» **Action item**: "insert: cobalt toy top <168 67 211 108>" appears in one line; retype that line and all lines following it through the end of the records, with nothing left out or added.

Dataset entries:
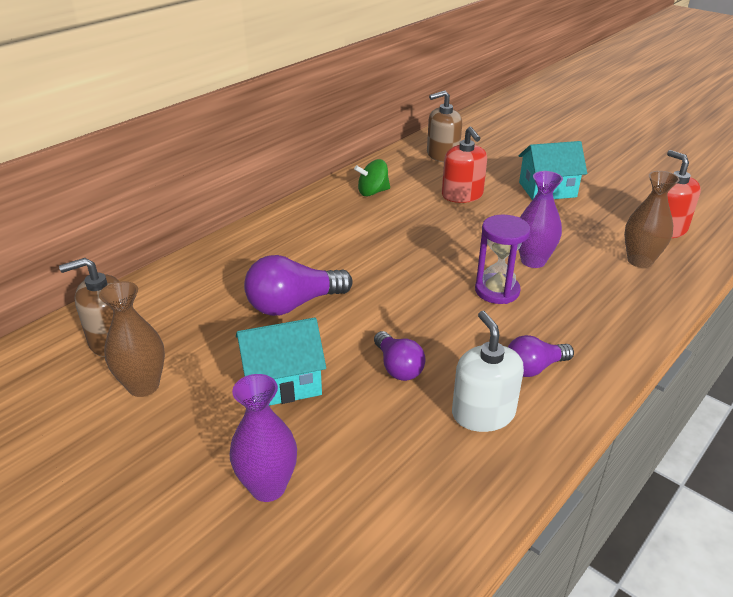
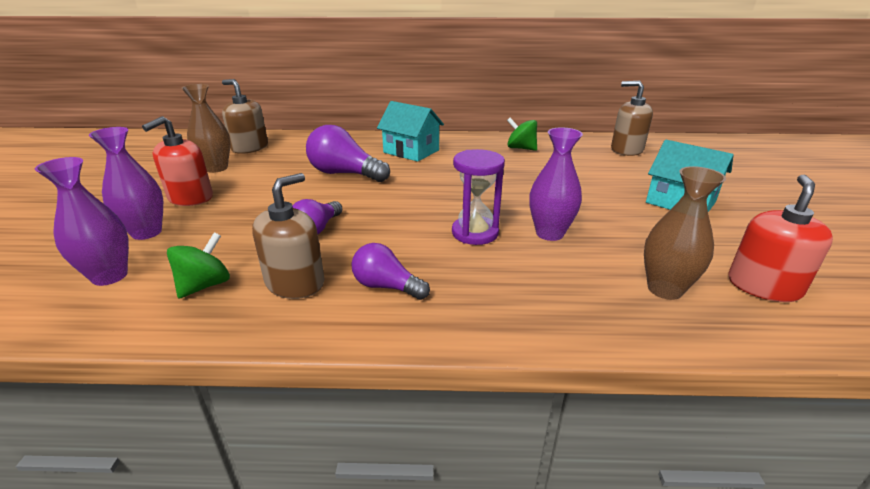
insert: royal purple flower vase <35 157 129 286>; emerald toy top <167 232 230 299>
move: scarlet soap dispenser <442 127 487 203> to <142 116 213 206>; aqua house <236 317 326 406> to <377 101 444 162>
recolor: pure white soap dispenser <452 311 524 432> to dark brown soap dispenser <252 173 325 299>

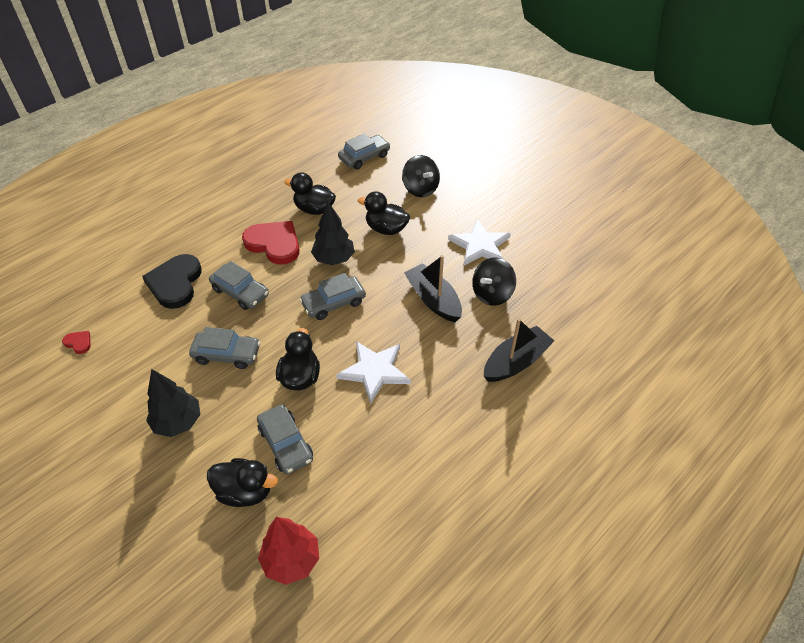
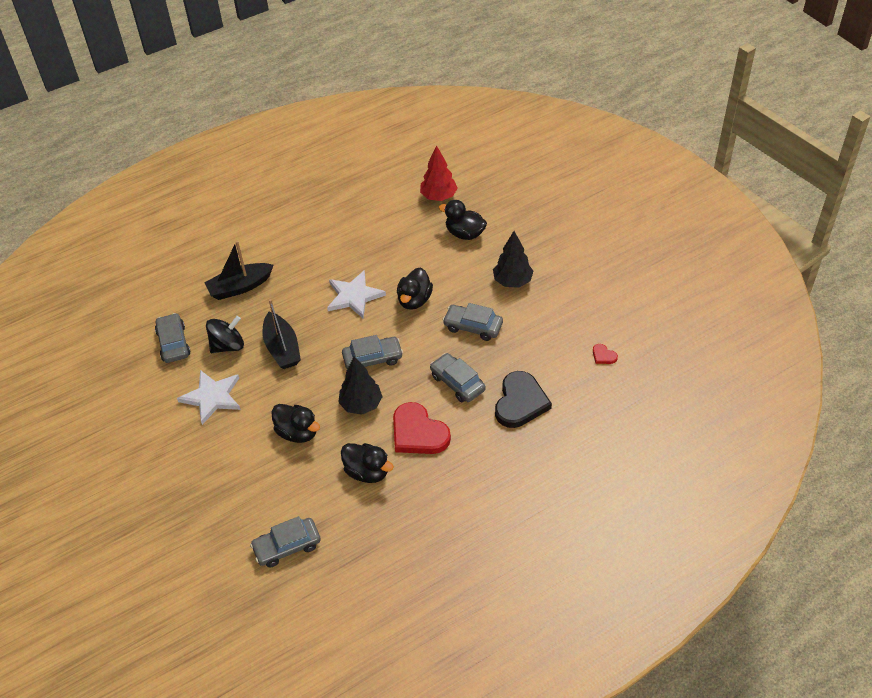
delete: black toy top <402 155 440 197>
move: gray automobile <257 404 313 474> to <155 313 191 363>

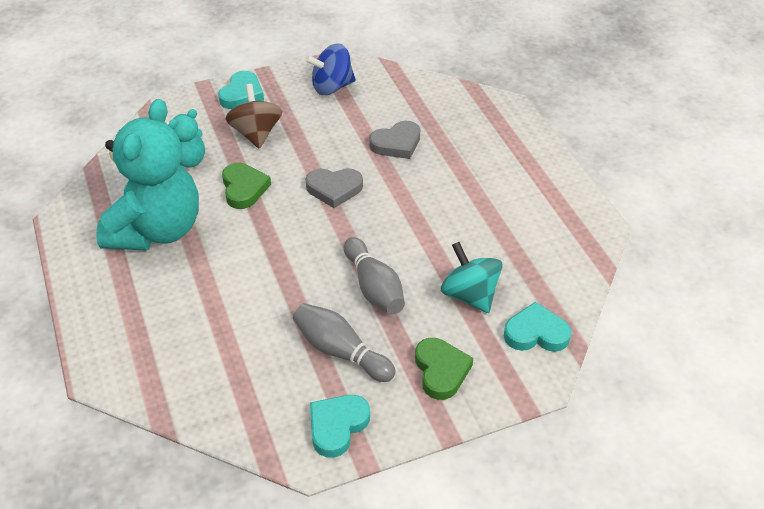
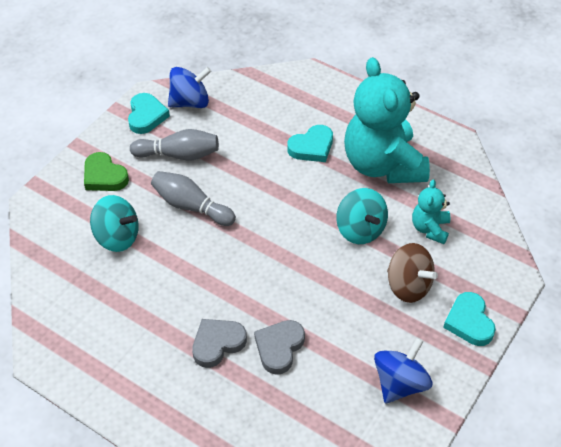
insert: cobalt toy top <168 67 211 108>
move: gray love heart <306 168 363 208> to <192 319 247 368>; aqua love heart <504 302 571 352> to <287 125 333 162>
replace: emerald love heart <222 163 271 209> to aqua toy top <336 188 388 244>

» **Task solution**:
insert: cobalt toy top <168 67 211 108>
move: gray love heart <306 168 363 208> to <192 319 247 368>; aqua love heart <504 302 571 352> to <287 125 333 162>
replace: emerald love heart <222 163 271 209> to aqua toy top <336 188 388 244>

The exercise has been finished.